Excerpted records:
——————
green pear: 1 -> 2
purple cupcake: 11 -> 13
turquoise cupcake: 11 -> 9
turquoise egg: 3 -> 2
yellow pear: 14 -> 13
——————
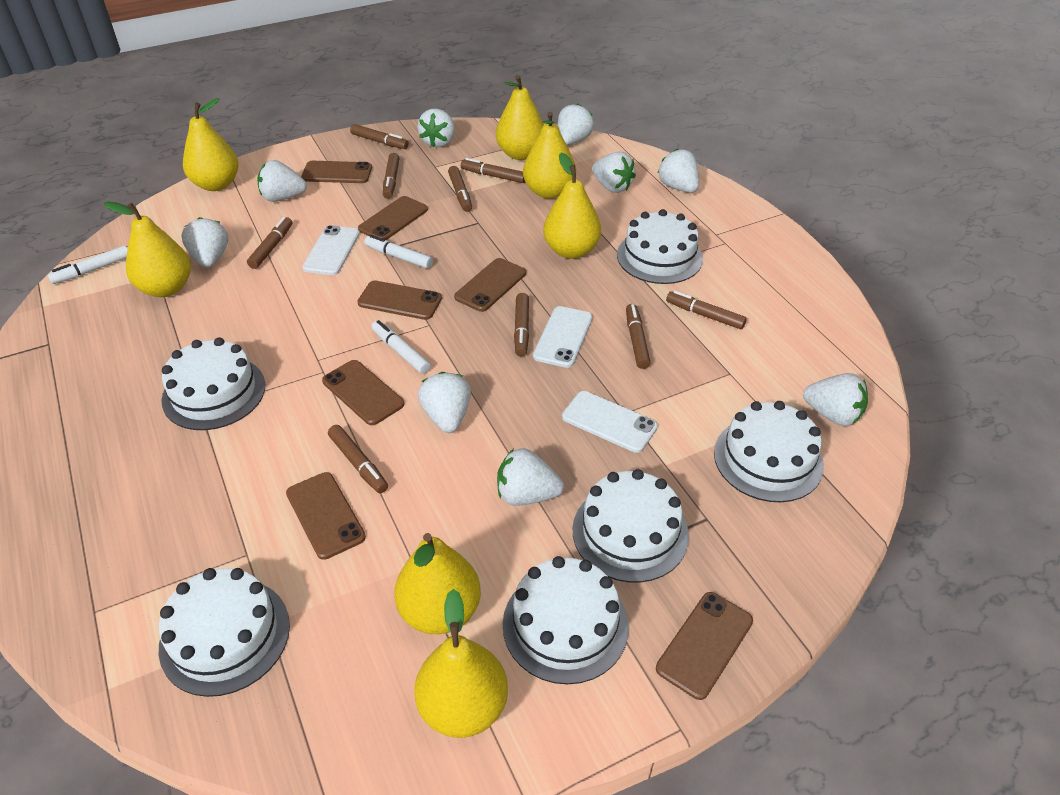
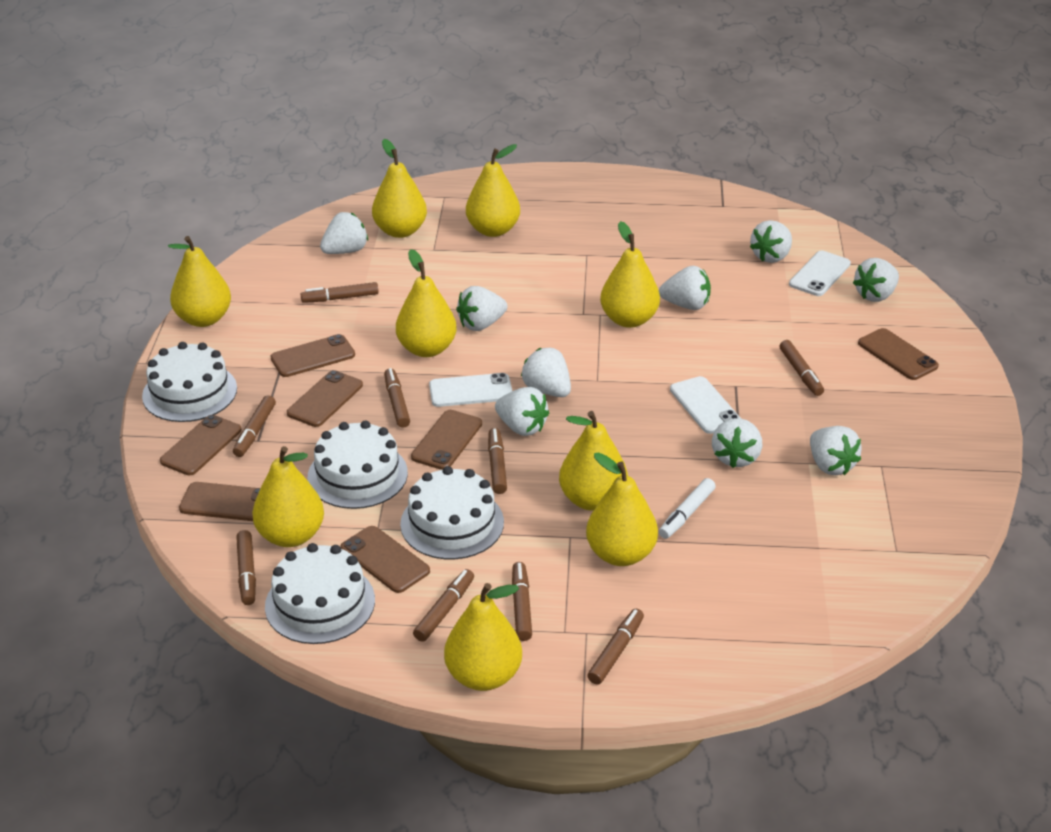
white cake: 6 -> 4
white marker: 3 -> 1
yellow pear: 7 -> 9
——————
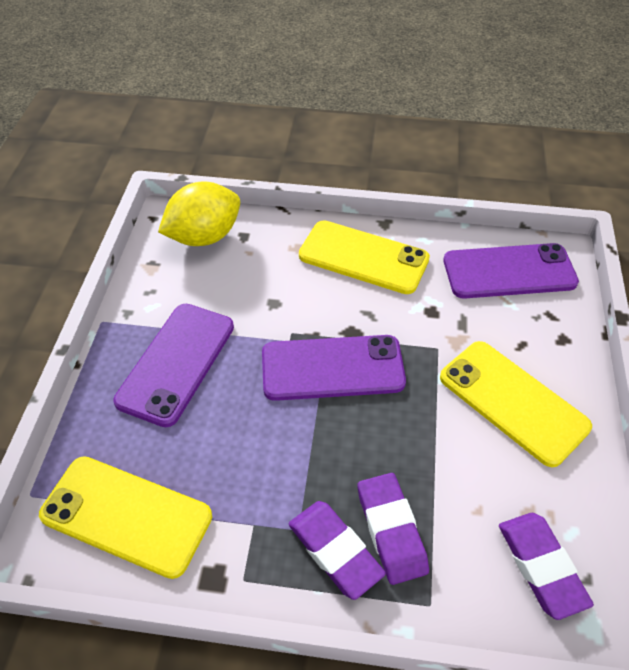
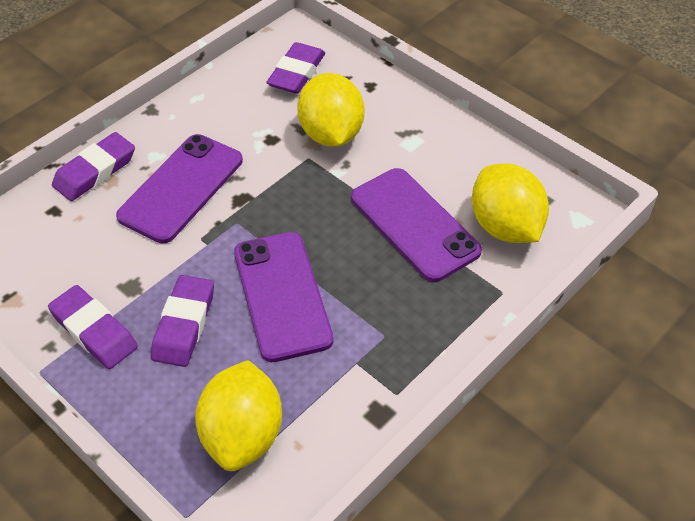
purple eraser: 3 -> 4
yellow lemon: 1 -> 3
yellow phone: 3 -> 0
——————
Your task: Return each line among the entries that holds the word "turquoise".

Answer:
turquoise cupcake: 11 -> 9
turquoise egg: 3 -> 2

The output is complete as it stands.